*** Given entries Section Begins ***

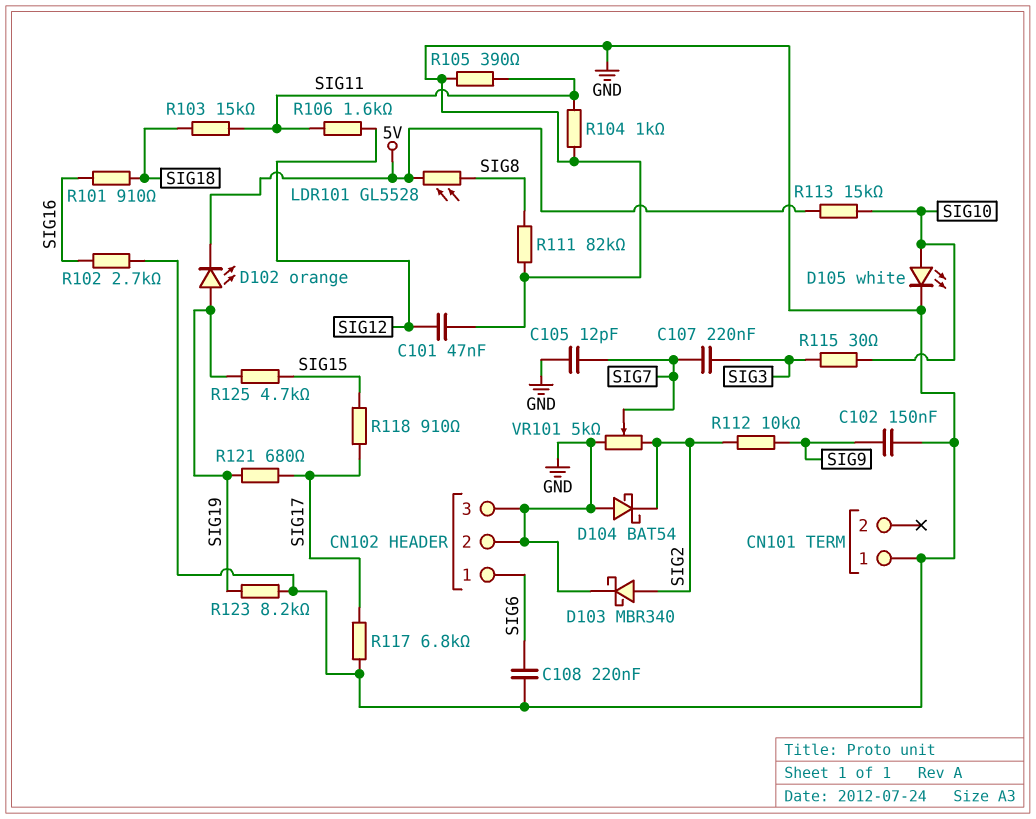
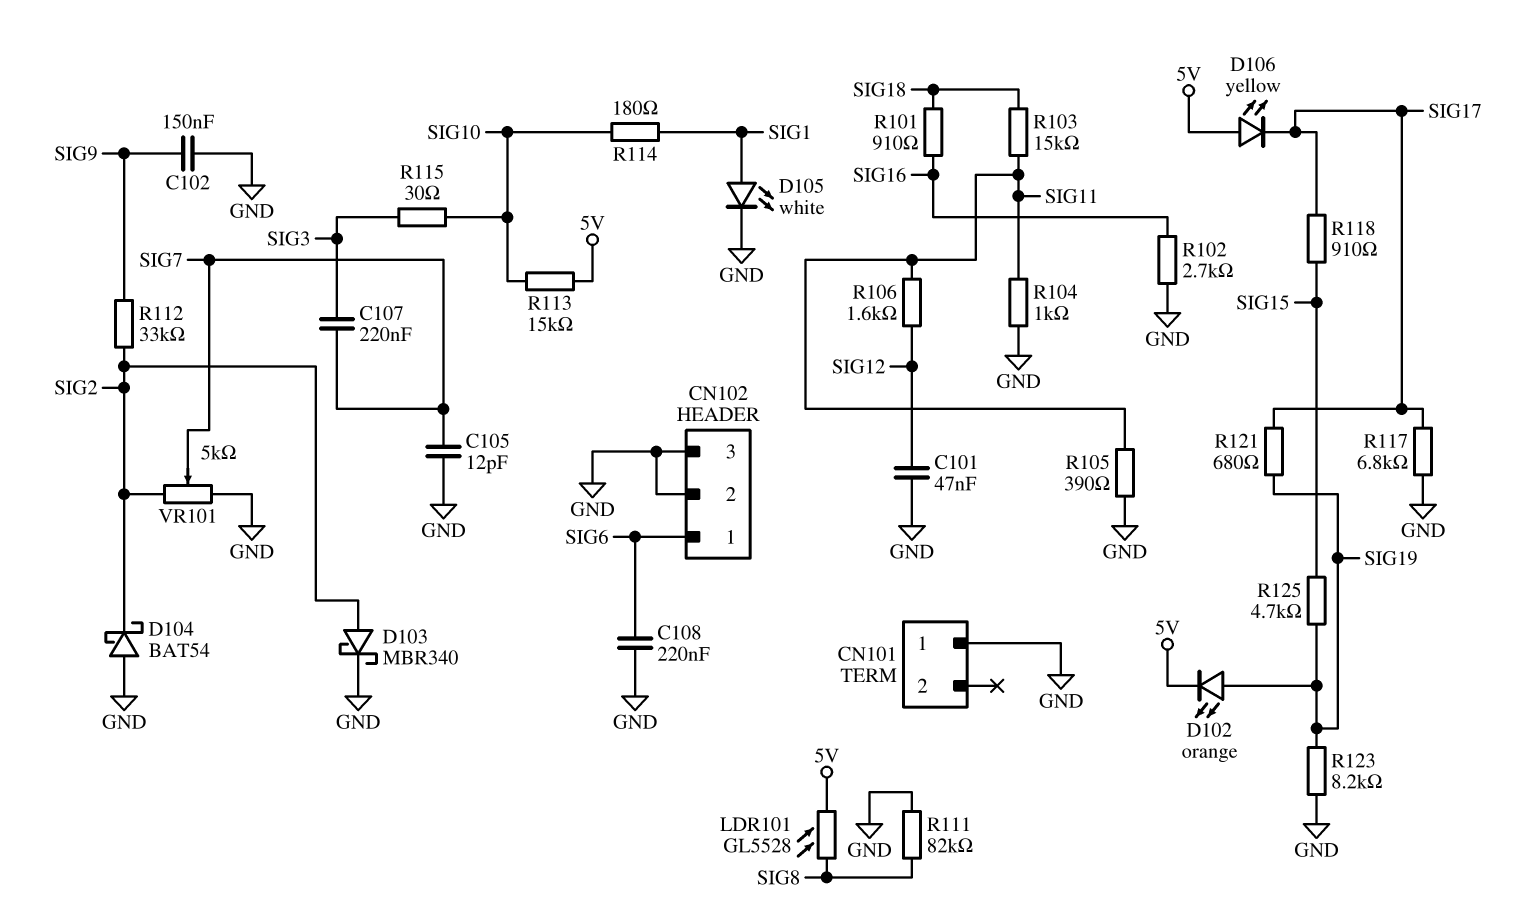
D105: LED white (A SIG10, K GND) -> LED white (A SIG1, K GND)
D106: none -> LED yellow (A 5V, K SIG17)
R112: 10k (SIG2, SIG9) -> 33k (SIG2, SIG9)
R114: none -> 180 (SIG1, SIG10)

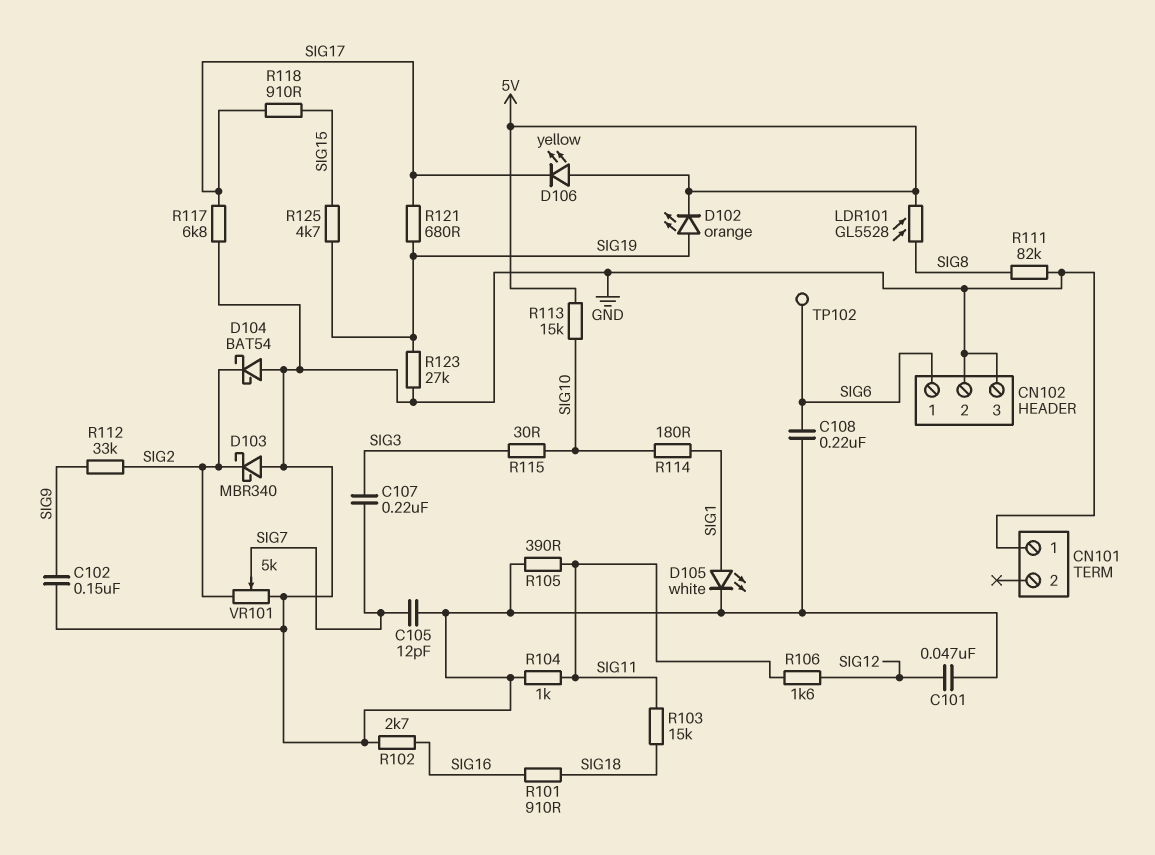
D103: schottky MBR340 (A SIG2, K GND) -> schottky MBR340 (A GND, K SIG2)
R123: 8.2k (GND, SIG19) -> 27k (GND, SIG19)
TP102: none -> test point (SIG6)

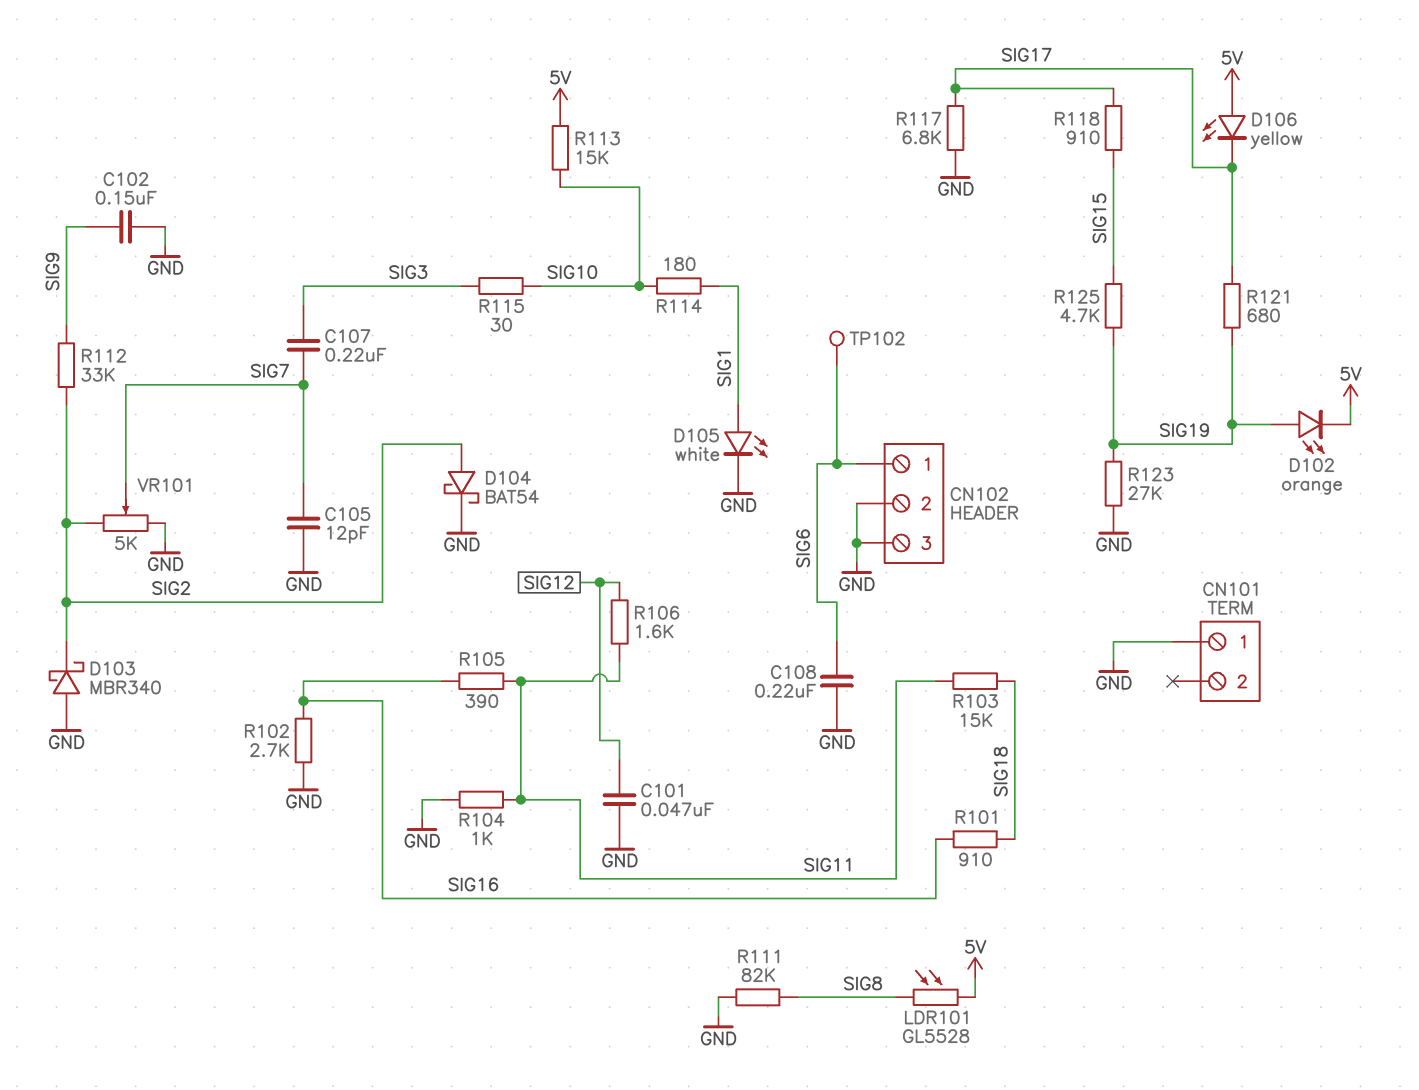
D104: schottky BAT54 (A GND, K SIG2) -> schottky BAT54 (A SIG2, K GND)
R105: 390 (GND, SIG11) -> 390 (SIG11, SIG16)

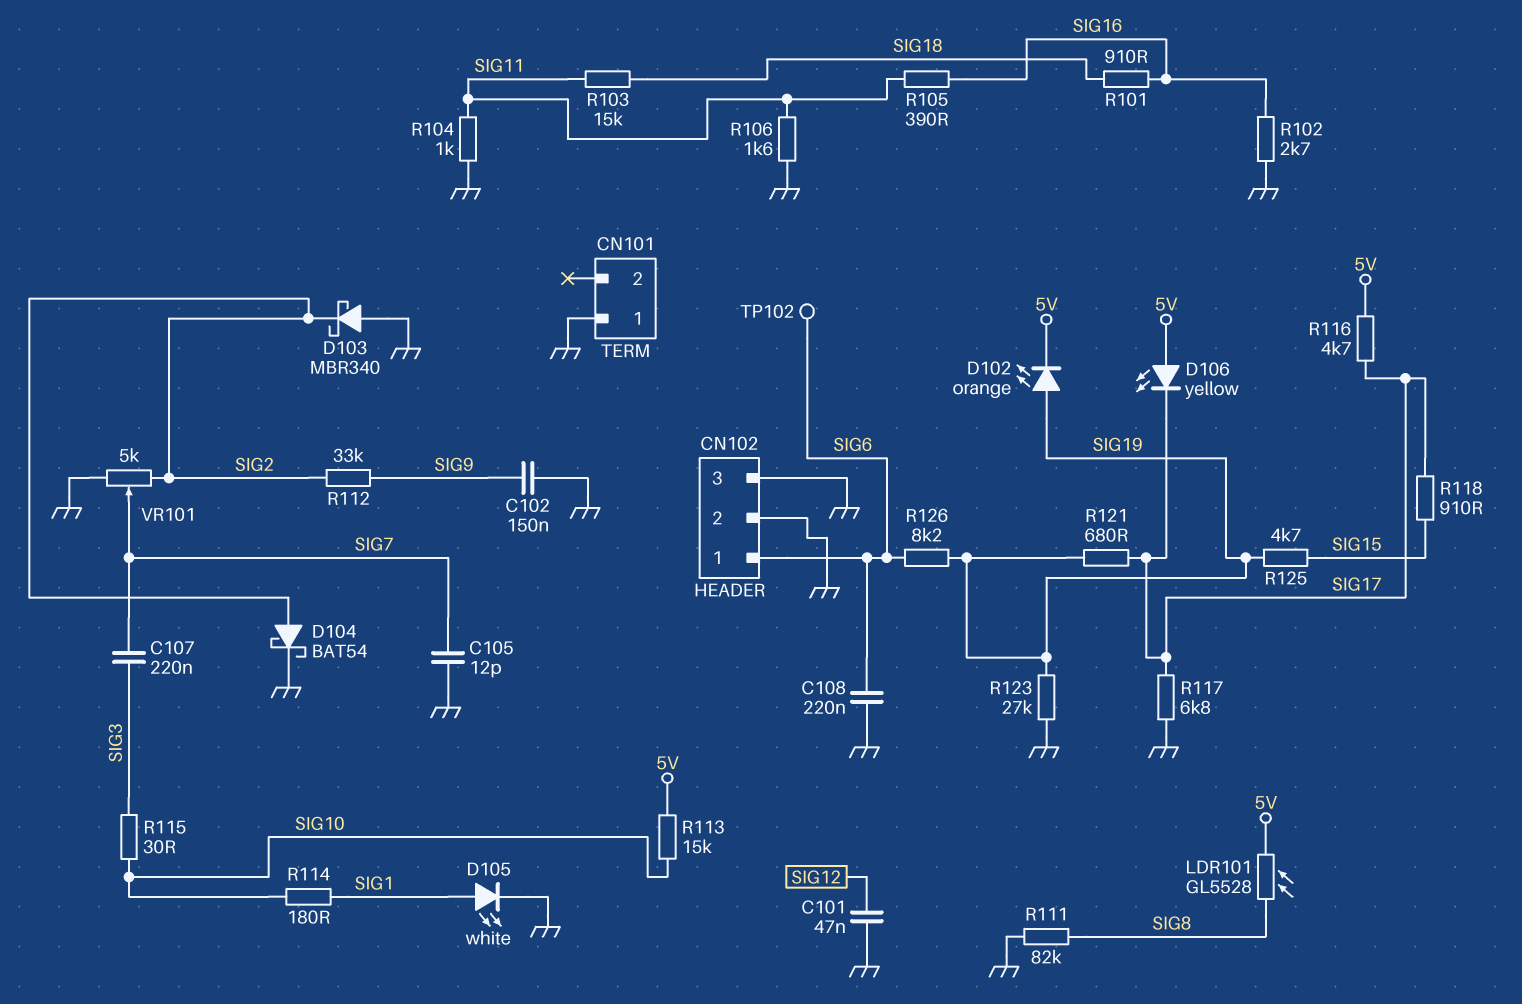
R106: 1.6k (SIG11, SIG12) -> 1.6k (GND, SIG11)
R116: none -> 4.7k (5V, SIG17)
R126: none -> 8.2k (SIG6, SIG19)

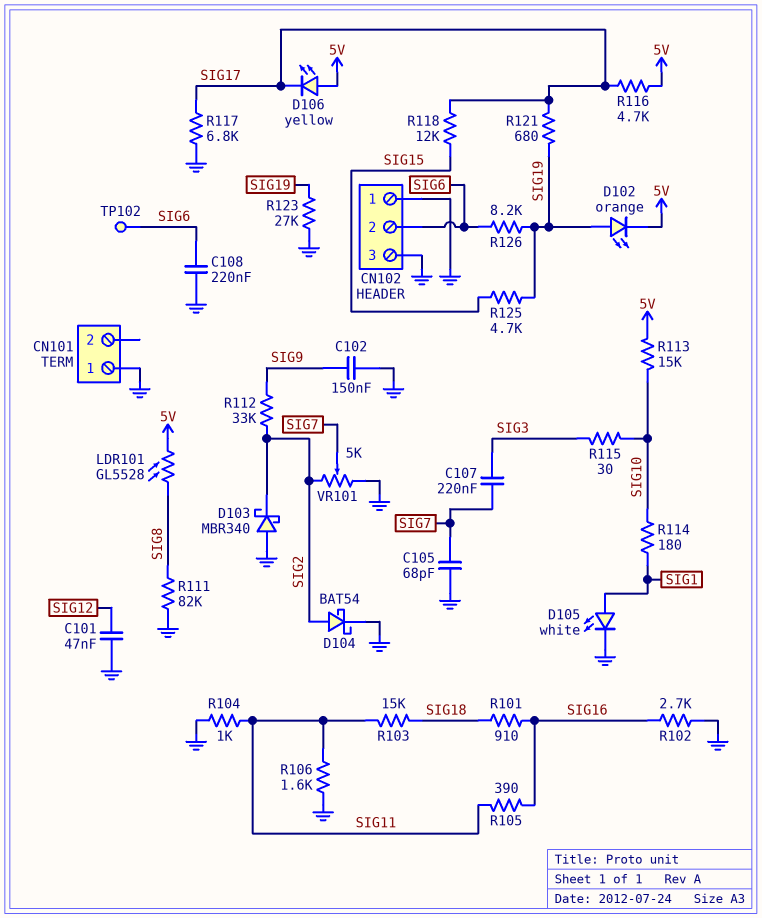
C105: 12pF (GND, SIG7) -> 68pF (GND, SIG7)
CN102 pin 1: SIG6 -> GND
CN102 pin 2: GND -> SIG6
R118: 910 (SIG15, SIG17) -> 12k (SIG15, SIG17)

*** Given entries Section Ends ***

# [Work order]
Apply a filter for "none" to the entries and show each line that passes.

# [Output of the task]
D106: none -> LED yellow (A 5V, K SIG17)
R114: none -> 180 (SIG1, SIG10)
TP102: none -> test point (SIG6)
R116: none -> 4.7k (5V, SIG17)
R126: none -> 8.2k (SIG6, SIG19)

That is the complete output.